**PROBLEM DESCRIPTION:** Transcribe the listing below word for word but skip its images.

**DATASET CONTENT:**
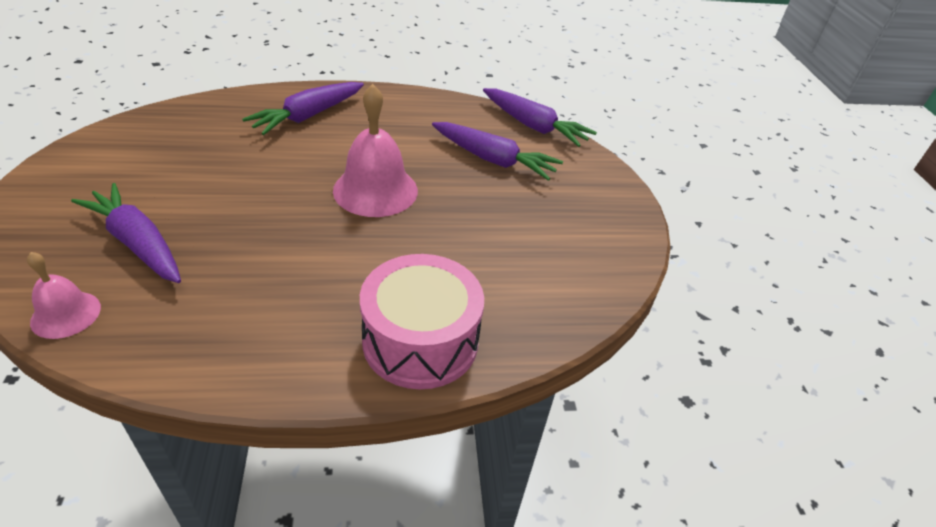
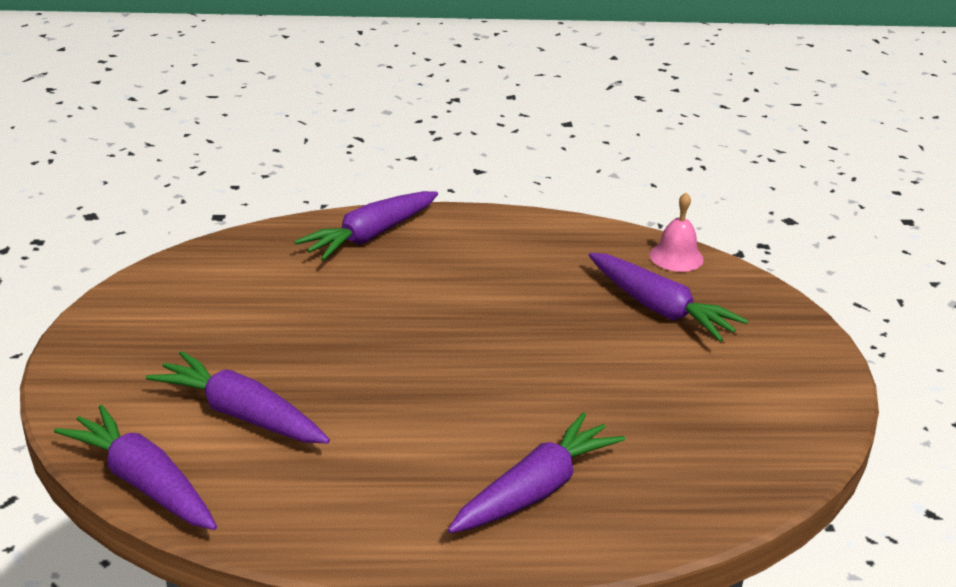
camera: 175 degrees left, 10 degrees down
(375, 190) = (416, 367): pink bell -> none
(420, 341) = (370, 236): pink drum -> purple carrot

**ANSWER BOX:**
camera: 175 degrees left, 10 degrees down
(375, 190) = (416, 367): pink bell -> none
(420, 341) = (370, 236): pink drum -> purple carrot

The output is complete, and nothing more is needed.